**Exercise:**
Copy the records from the start through the line containing "You are an astronomer", inclusive, and switch every "white fluffy cloud" to "gray storm cloud", leaving everything else unchanged.

━━━━━━━━

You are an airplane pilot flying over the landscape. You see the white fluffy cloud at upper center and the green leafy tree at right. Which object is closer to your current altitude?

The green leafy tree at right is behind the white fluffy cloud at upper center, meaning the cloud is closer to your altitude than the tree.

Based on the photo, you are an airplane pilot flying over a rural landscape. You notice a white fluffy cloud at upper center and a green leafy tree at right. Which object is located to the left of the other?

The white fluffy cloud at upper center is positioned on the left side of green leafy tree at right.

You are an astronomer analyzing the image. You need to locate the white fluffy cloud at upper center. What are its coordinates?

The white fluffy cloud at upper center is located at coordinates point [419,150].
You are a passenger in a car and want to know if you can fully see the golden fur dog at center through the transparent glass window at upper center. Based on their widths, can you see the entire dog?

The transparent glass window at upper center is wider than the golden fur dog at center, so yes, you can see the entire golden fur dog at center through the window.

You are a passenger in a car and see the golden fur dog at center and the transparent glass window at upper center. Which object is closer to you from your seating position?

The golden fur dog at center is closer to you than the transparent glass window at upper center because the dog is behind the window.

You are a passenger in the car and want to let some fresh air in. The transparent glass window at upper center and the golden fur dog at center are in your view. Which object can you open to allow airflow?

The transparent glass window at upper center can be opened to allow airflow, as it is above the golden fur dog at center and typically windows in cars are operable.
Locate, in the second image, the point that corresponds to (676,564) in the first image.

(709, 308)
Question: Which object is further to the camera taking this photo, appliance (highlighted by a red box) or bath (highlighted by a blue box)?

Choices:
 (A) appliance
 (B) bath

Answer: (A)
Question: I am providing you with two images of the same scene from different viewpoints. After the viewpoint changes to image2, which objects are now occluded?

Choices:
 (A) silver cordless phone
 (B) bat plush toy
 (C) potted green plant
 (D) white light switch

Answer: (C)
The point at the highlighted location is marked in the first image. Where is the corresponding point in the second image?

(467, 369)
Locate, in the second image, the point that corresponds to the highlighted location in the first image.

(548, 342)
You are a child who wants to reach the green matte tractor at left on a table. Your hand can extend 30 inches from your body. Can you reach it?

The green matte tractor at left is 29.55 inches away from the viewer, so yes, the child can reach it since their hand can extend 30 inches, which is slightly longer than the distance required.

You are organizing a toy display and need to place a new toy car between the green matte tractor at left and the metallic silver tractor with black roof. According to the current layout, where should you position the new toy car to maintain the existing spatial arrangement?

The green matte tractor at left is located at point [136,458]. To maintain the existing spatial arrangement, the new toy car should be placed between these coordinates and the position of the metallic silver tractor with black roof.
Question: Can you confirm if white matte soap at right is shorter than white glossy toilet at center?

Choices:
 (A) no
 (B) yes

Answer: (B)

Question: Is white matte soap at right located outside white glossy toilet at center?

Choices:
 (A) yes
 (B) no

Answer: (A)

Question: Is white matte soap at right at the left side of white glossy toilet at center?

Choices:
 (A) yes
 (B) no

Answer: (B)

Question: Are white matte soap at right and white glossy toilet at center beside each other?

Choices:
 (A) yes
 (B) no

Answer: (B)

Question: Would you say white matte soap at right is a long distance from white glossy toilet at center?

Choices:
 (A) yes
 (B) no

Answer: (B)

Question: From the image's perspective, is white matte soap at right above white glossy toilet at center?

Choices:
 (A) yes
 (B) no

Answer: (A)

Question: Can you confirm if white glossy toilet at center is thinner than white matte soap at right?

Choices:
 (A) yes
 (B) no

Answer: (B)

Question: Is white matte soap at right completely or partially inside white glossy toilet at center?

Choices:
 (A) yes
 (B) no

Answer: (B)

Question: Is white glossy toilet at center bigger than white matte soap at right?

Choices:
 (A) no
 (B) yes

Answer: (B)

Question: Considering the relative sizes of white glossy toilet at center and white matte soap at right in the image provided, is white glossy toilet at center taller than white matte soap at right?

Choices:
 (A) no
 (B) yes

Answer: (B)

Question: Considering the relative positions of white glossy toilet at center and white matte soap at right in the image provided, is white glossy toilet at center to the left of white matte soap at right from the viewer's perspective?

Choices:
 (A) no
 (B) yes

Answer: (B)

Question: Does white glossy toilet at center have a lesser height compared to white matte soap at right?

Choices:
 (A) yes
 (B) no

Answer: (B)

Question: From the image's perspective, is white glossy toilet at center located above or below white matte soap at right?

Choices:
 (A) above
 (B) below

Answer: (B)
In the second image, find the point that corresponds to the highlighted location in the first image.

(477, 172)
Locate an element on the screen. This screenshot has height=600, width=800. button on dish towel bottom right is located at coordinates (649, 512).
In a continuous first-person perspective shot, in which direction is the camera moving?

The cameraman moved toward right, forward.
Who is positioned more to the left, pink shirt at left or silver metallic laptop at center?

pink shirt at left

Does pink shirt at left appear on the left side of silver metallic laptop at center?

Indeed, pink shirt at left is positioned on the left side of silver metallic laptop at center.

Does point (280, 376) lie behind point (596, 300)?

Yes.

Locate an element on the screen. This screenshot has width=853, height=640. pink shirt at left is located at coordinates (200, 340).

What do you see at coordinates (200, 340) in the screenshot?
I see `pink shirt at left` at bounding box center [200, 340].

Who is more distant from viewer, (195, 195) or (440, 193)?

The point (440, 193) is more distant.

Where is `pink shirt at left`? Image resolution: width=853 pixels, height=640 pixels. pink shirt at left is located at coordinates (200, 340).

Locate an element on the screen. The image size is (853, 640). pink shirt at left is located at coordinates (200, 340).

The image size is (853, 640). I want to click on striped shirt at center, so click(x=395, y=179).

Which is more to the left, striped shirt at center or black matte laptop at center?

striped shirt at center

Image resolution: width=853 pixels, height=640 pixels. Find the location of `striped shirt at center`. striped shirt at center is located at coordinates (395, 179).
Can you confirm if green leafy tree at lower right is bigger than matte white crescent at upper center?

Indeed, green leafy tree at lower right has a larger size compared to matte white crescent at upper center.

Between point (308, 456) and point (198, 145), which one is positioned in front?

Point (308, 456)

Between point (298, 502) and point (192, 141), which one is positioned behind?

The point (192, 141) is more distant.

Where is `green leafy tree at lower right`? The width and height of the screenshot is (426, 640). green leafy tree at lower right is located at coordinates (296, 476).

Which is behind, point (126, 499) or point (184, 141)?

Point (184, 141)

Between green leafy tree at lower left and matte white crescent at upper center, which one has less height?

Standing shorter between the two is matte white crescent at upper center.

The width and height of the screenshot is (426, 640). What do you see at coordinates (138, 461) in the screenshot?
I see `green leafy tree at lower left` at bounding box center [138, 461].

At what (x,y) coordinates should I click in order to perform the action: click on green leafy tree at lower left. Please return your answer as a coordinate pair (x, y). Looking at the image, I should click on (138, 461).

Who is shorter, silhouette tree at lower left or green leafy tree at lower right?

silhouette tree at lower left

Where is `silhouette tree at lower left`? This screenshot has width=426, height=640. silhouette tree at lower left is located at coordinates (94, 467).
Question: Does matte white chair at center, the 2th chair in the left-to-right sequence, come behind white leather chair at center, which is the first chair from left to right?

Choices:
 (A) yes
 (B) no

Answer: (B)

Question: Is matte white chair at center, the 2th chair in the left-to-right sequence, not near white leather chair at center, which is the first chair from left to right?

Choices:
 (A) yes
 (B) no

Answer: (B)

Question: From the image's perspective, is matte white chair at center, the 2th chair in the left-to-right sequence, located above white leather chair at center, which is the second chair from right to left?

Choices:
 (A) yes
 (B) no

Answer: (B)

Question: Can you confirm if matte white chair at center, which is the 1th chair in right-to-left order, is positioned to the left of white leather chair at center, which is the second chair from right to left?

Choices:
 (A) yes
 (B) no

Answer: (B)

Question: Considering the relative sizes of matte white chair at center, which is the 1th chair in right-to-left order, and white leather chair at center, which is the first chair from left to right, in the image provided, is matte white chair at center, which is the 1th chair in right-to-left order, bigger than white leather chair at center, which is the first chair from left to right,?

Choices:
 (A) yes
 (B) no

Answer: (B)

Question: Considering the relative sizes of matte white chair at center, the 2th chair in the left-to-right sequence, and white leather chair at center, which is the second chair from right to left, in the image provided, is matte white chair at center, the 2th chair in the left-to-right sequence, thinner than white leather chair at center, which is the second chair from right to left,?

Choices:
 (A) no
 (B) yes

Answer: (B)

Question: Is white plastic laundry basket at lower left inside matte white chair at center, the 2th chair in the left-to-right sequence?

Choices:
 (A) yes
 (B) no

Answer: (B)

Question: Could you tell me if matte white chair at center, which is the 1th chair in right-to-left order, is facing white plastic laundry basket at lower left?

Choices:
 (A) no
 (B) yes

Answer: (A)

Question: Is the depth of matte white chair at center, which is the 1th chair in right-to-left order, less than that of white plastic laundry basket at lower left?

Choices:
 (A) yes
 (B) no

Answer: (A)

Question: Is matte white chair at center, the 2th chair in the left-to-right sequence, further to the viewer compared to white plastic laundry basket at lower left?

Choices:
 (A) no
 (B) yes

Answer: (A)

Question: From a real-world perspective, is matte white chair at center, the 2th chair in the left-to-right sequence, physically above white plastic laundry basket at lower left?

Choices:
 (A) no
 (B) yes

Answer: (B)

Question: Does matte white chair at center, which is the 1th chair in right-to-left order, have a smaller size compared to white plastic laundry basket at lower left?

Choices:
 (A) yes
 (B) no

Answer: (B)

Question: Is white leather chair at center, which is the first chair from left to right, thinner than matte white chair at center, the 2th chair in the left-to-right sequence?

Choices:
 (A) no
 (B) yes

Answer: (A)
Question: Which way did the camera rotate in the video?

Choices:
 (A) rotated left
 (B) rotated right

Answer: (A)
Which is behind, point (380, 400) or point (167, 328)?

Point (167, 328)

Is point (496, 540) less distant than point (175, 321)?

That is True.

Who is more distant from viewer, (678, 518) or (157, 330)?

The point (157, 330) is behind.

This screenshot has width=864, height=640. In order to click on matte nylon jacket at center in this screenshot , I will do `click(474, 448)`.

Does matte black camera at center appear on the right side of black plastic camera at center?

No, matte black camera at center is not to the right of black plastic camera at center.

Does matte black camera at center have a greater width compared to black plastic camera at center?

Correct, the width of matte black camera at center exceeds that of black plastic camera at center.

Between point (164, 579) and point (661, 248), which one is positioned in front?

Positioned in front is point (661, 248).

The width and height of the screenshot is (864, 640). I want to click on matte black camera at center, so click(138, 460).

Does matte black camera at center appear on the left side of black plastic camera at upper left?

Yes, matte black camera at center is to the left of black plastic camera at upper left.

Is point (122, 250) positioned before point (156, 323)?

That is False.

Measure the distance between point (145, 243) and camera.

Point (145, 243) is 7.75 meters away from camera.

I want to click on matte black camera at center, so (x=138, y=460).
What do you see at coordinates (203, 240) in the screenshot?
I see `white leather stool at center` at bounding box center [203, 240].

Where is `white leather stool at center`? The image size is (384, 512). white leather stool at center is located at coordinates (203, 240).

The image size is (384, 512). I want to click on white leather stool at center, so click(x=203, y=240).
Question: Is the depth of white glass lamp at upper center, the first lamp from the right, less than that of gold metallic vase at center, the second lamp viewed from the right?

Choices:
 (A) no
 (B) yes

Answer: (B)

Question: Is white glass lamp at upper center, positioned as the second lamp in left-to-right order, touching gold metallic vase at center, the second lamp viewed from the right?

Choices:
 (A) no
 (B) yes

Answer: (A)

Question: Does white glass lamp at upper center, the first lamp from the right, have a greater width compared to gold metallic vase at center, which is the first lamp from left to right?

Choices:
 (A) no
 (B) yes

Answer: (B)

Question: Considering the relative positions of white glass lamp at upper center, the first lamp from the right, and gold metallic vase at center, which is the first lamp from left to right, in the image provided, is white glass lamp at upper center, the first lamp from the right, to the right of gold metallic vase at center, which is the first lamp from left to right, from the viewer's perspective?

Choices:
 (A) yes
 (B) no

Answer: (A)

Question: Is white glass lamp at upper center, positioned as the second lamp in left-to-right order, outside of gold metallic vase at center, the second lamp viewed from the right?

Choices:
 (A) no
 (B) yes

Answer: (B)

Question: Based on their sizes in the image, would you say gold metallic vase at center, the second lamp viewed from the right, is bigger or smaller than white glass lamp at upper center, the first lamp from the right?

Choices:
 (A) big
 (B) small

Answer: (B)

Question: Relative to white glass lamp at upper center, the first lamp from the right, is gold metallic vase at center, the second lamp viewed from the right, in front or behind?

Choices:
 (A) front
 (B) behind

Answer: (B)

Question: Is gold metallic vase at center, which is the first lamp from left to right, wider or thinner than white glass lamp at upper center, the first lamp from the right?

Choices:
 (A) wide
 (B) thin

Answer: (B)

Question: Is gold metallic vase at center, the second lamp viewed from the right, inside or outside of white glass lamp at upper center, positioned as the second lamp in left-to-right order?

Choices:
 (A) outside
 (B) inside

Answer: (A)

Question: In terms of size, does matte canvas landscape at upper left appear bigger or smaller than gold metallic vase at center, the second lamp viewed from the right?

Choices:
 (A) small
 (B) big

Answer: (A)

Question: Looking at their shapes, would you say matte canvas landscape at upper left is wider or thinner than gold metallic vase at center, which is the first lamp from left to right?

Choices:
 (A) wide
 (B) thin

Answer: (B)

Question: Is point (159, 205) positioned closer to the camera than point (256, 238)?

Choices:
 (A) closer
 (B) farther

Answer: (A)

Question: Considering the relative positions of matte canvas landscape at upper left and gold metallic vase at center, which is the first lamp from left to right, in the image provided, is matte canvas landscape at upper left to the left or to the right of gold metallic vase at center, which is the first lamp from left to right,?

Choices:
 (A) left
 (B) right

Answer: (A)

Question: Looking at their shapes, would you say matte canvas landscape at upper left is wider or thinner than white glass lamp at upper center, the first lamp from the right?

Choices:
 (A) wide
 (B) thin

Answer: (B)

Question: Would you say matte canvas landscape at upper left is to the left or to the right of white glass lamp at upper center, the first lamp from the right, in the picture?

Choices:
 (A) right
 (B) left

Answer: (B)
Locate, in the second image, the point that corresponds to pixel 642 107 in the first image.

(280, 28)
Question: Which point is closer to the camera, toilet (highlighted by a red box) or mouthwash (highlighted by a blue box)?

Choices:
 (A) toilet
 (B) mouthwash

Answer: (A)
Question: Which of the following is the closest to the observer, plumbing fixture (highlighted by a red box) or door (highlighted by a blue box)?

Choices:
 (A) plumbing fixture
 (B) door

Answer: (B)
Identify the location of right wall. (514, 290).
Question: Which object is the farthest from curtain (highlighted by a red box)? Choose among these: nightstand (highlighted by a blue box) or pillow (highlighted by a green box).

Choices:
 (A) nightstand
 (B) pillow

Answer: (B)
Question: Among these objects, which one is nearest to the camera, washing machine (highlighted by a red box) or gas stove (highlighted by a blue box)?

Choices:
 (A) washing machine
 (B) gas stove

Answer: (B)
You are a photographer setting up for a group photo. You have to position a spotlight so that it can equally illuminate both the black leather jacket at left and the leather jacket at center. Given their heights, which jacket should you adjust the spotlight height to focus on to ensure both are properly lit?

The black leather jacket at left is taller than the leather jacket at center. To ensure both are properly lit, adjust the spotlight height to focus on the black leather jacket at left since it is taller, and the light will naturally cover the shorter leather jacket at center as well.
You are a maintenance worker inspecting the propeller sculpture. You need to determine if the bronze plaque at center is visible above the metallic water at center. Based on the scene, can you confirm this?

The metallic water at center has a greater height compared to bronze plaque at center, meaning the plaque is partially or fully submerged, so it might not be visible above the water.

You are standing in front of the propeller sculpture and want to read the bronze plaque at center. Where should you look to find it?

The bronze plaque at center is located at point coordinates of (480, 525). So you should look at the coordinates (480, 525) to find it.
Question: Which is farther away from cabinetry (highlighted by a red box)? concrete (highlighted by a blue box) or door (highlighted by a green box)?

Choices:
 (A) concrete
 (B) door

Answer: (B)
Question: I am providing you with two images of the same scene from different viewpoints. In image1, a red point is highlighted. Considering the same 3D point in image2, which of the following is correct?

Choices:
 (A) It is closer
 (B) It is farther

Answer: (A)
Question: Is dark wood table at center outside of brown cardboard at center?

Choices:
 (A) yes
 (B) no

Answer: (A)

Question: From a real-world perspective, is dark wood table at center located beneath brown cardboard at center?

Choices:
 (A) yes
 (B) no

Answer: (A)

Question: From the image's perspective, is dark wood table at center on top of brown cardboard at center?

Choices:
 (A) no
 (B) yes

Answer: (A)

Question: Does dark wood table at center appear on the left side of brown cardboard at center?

━━━━━━━━

**Exercise result:**
You are an airplane pilot flying over the landscape. You see the gray storm cloud at upper center and the green leafy tree at right. Which object is closer to your current altitude?

The green leafy tree at right is behind the gray storm cloud at upper center, meaning the cloud is closer to your altitude than the tree.

Based on the photo, you are an airplane pilot flying over a rural landscape. You notice a gray storm cloud at upper center and a green leafy tree at right. Which object is located to the left of the other?

The gray storm cloud at upper center is positioned on the left side of green leafy tree at right.

You are an astronomer analyzing the image. You need to locate the gray storm cloud at upper center. What are its coordinates?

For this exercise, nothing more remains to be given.